* **What you should do**
Although the data below contains pictures, please reproduce only its words, exactly.

* **Input**
-=-=-=-=-

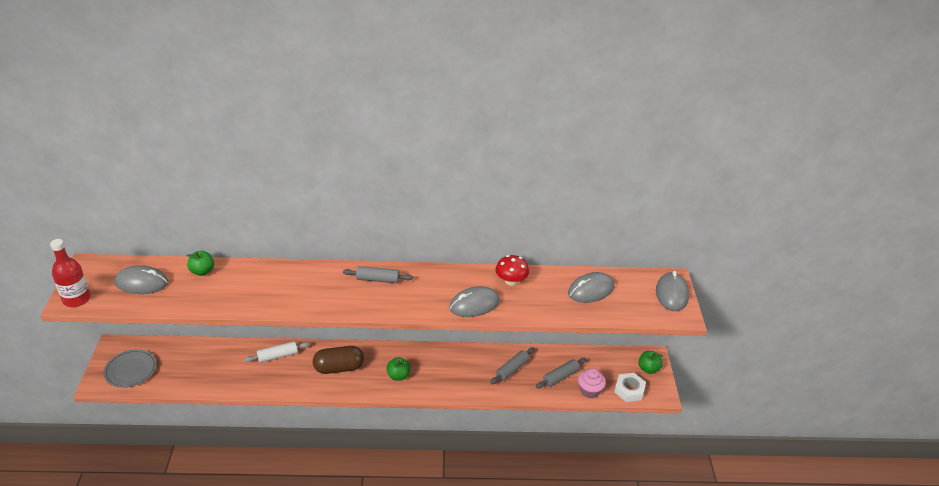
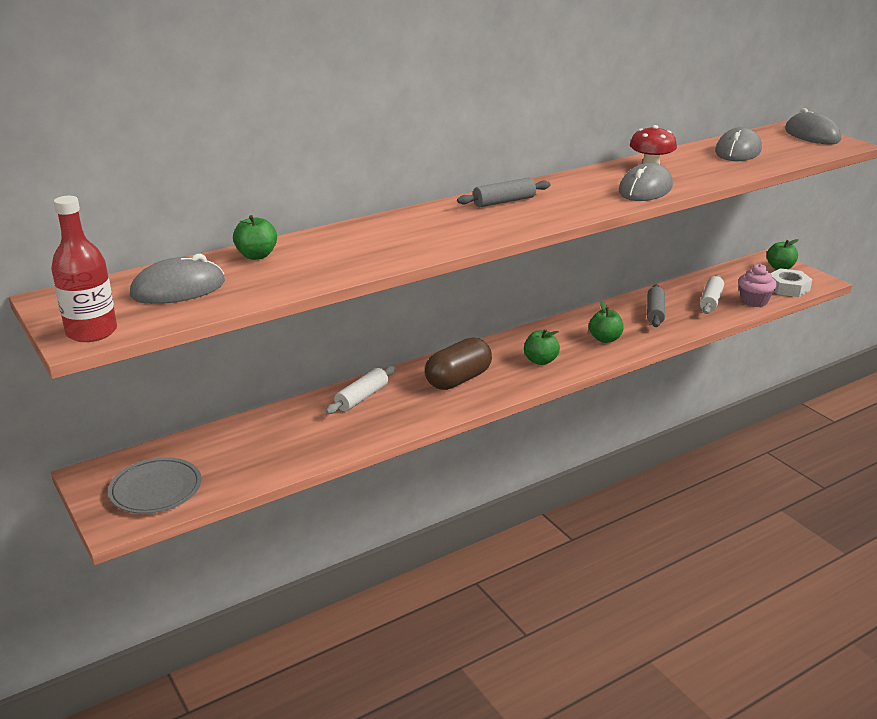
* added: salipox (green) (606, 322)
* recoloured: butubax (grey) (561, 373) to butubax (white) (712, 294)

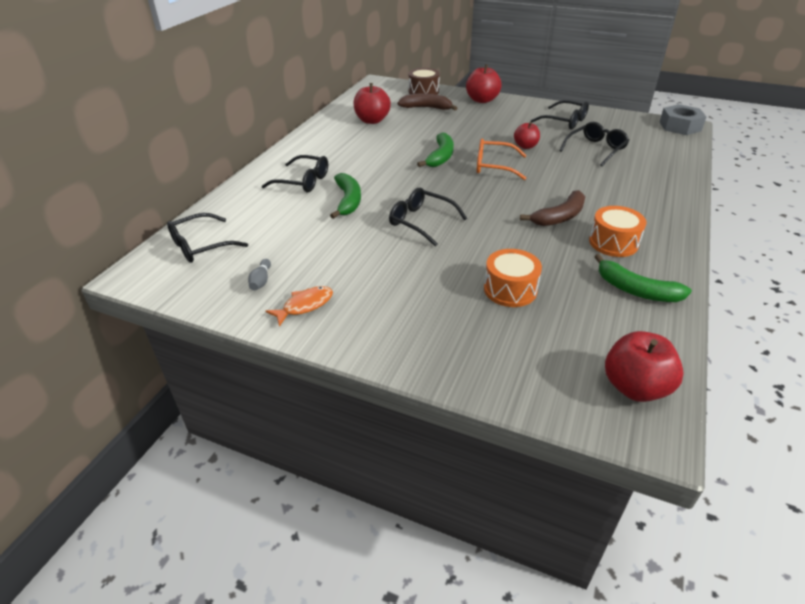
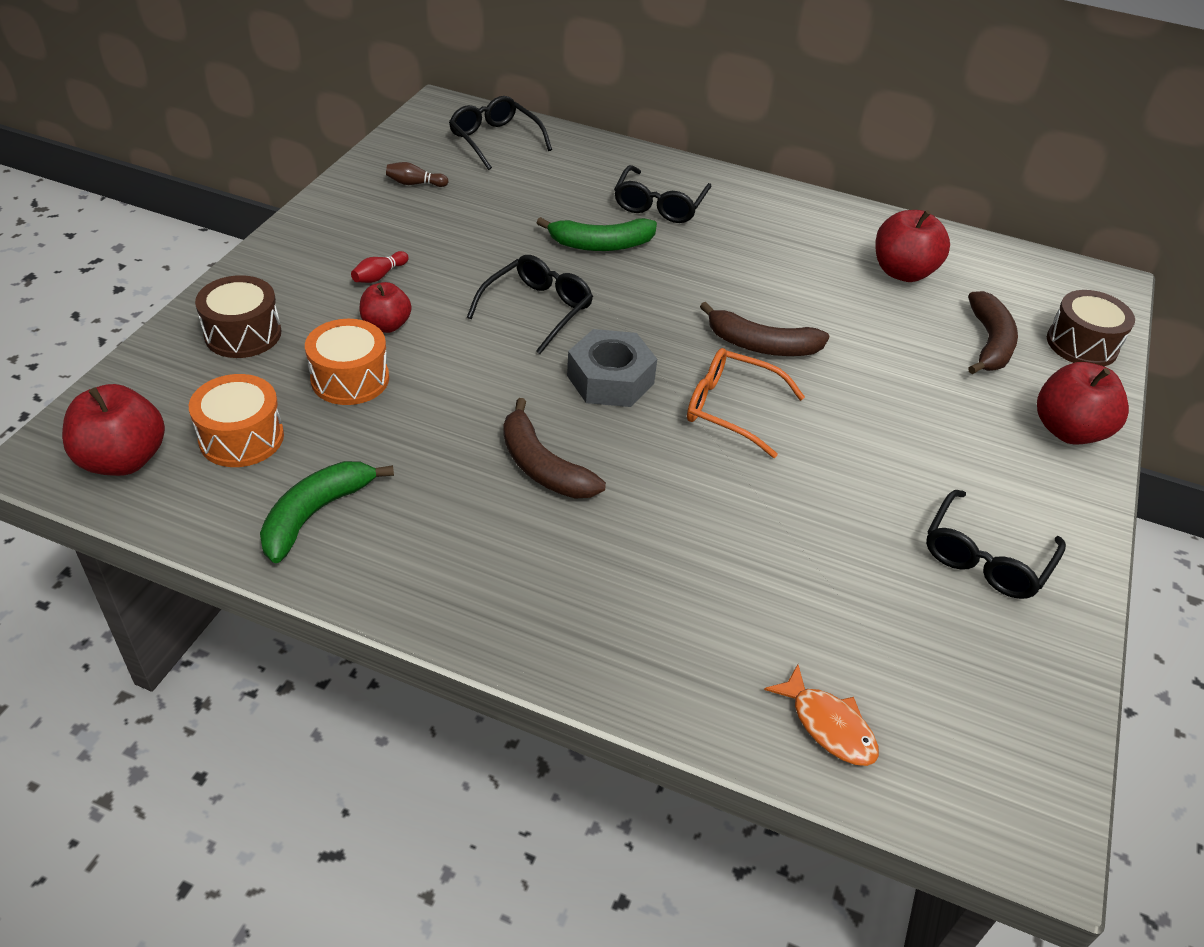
* removed: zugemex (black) (594, 144)
* added: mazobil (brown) (238, 316)
* added: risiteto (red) (380, 267)
* moved: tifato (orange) (299, 306) to (821, 715)
* moved: salipox (red) (527, 135) to (386, 307)
* moved: mazobil (orange) (617, 231) to (236, 420)
* moved: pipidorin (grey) (683, 119) to (612, 368)
* recoloured: risiteto (grey) (259, 275) to risiteto (brown) (417, 174)
* recoloured: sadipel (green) (435, 149) to sadipel (brown) (764, 329)
* turned: zugemex (orange) (502, 159) = (746, 403) 75 degrees counterclockwise

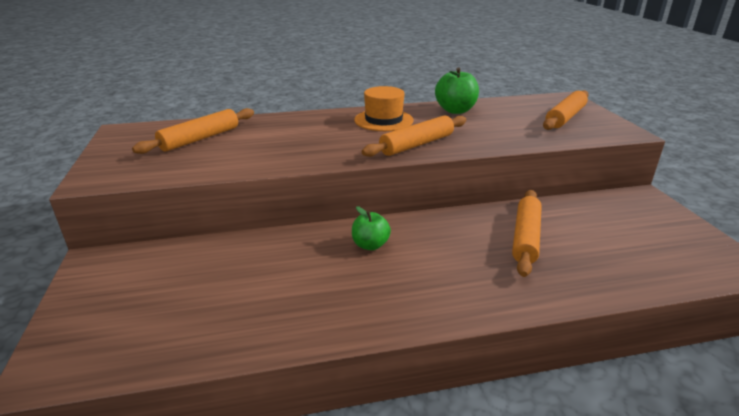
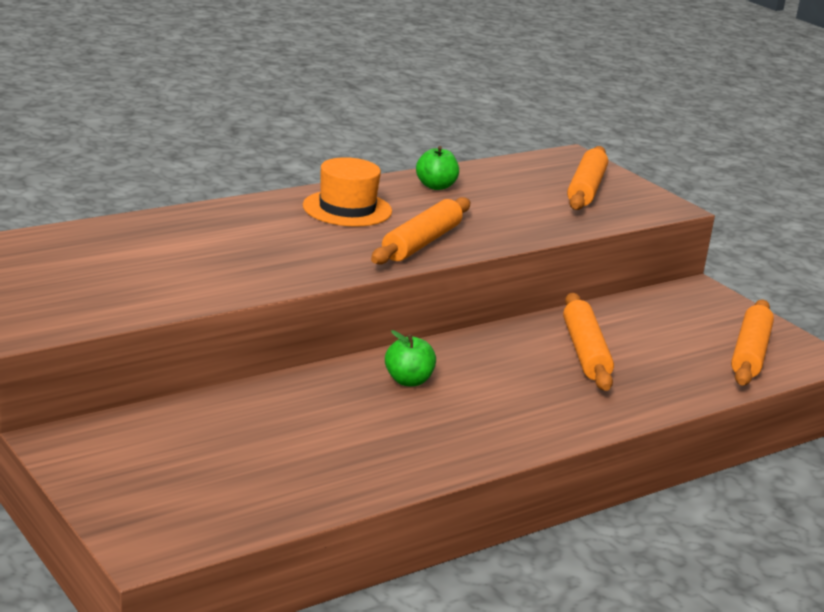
* moved: butubax (orange) (193, 131) to (752, 343)
* resized: salipox (green) (457, 90) = (437, 168) x0.67

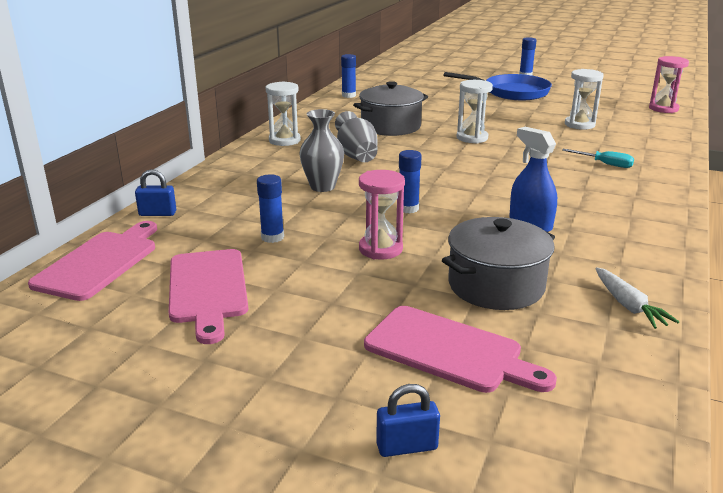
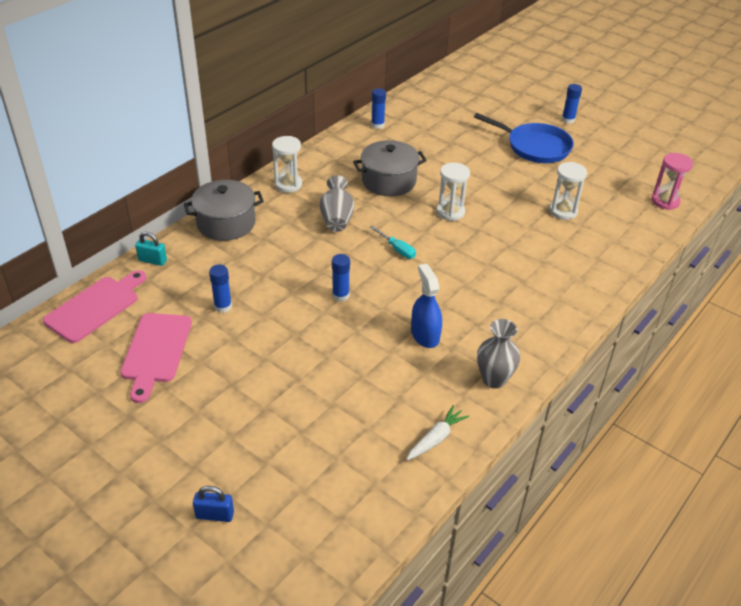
* removed: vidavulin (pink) (382, 214)
* removed: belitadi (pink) (460, 349)
* moved: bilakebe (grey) (321, 150) to (498, 353)
* moved: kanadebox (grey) (498, 263) to (224, 210)
* moved: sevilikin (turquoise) (598, 158) to (393, 242)
* recoloured: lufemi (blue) (155, 192) to lufemi (turquoise) (151, 249)
* turned: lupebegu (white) (637, 298) = (438, 432) 135 degrees counterclockwise

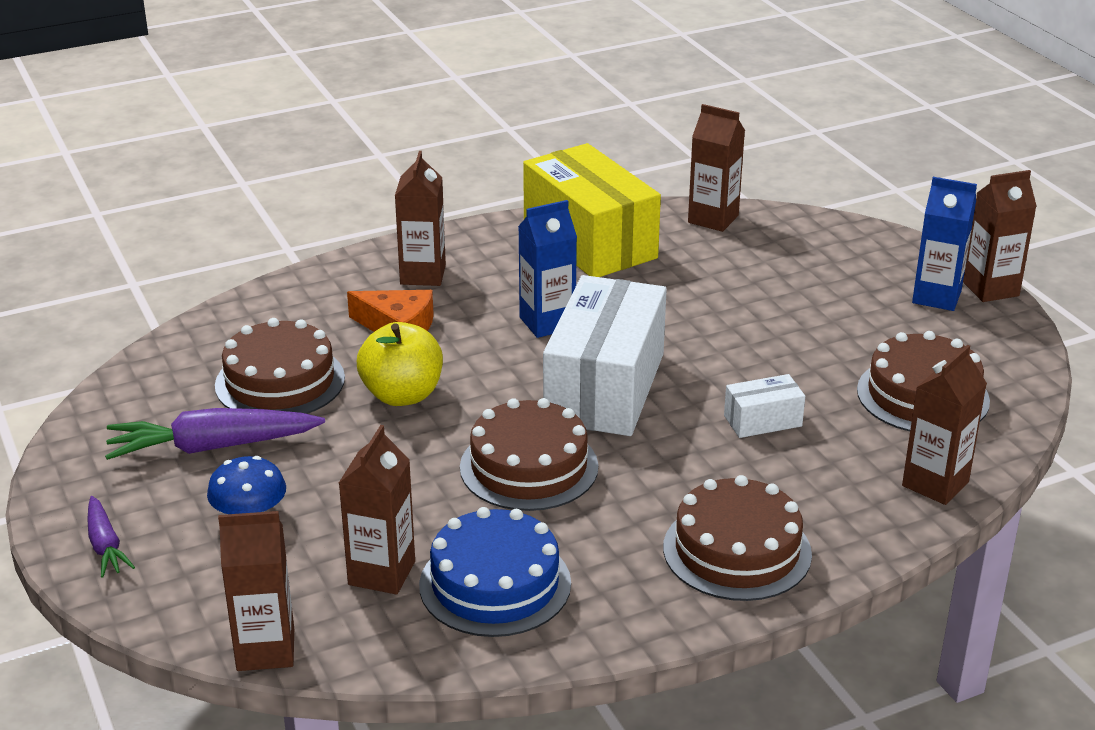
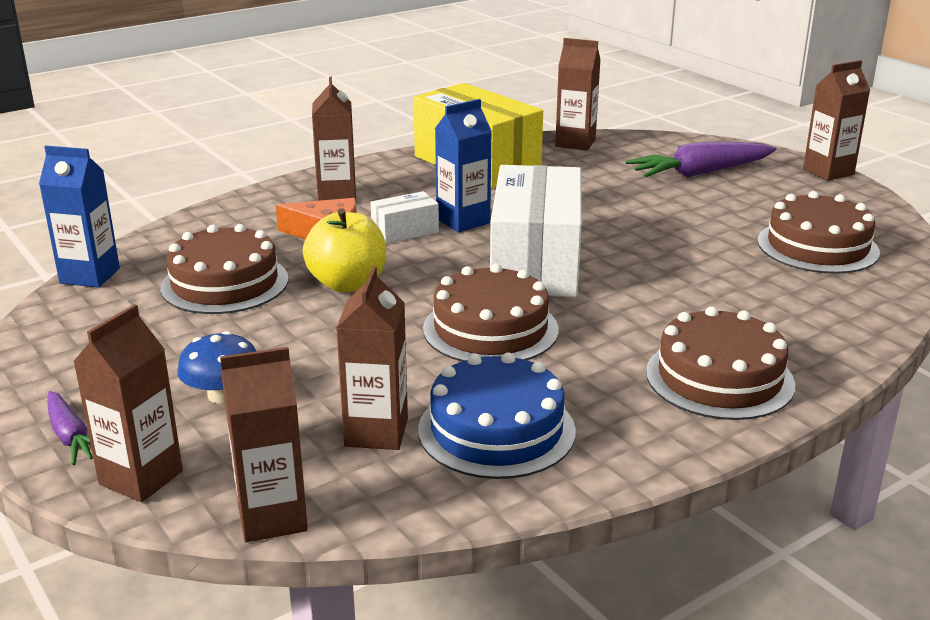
* moved: lupebegu (purple) (215, 434) to (700, 160)
* moved: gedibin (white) (764, 406) to (404, 217)
* moved: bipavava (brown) (944, 425) to (128, 403)
* moved: bipavava (blue) (944, 244) to (79, 217)

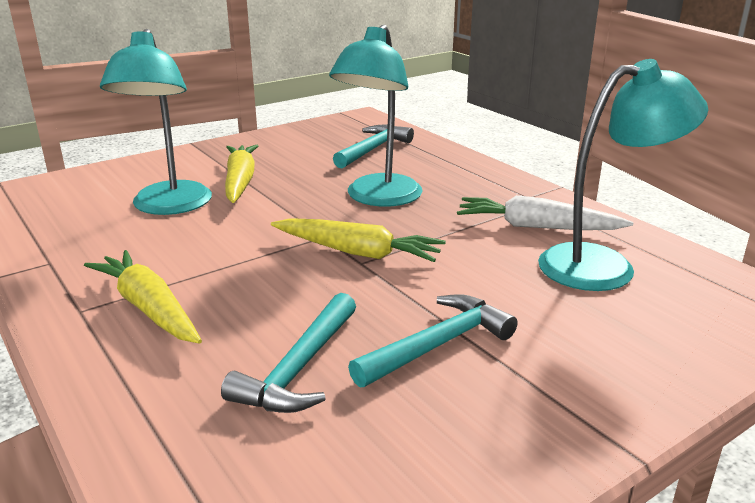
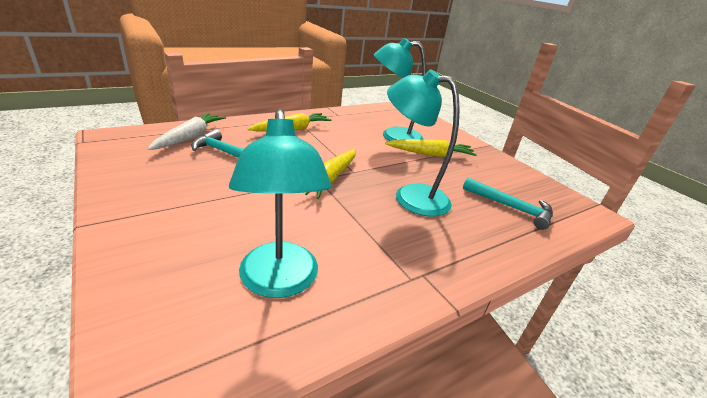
* removed:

-=-=-=-=-

* **Written response**
* added: salipox (green) (606, 322)
* recoloured: butubax (grey) (561, 373) to butubax (white) (712, 294)

* removed: zugemex (black) (594, 144)
* added: mazobil (brown) (238, 316)
* added: risiteto (red) (380, 267)
* moved: tifato (orange) (299, 306) to (821, 715)
* moved: salipox (red) (527, 135) to (386, 307)
* moved: mazobil (orange) (617, 231) to (236, 420)
* moved: pipidorin (grey) (683, 119) to (612, 368)
* recoloured: risiteto (grey) (259, 275) to risiteto (brown) (417, 174)
* recoloured: sadipel (green) (435, 149) to sadipel (brown) (764, 329)
* turned: zugemex (orange) (502, 159) = (746, 403) 75 degrees counterclockwise

* moved: butubax (orange) (193, 131) to (752, 343)
* resized: salipox (green) (457, 90) = (437, 168) x0.67

* removed: vidavulin (pink) (382, 214)
* removed: belitadi (pink) (460, 349)
* moved: bilakebe (grey) (321, 150) to (498, 353)
* moved: kanadebox (grey) (498, 263) to (224, 210)
* moved: sevilikin (turquoise) (598, 158) to (393, 242)
* recoloured: lufemi (blue) (155, 192) to lufemi (turquoise) (151, 249)
* turned: lupebegu (white) (637, 298) = (438, 432) 135 degrees counterclockwise

* moved: lupebegu (purple) (215, 434) to (700, 160)
* moved: gedibin (white) (764, 406) to (404, 217)
* moved: bipavava (brown) (944, 425) to (128, 403)
* moved: bipavava (blue) (944, 244) to (79, 217)

* removed:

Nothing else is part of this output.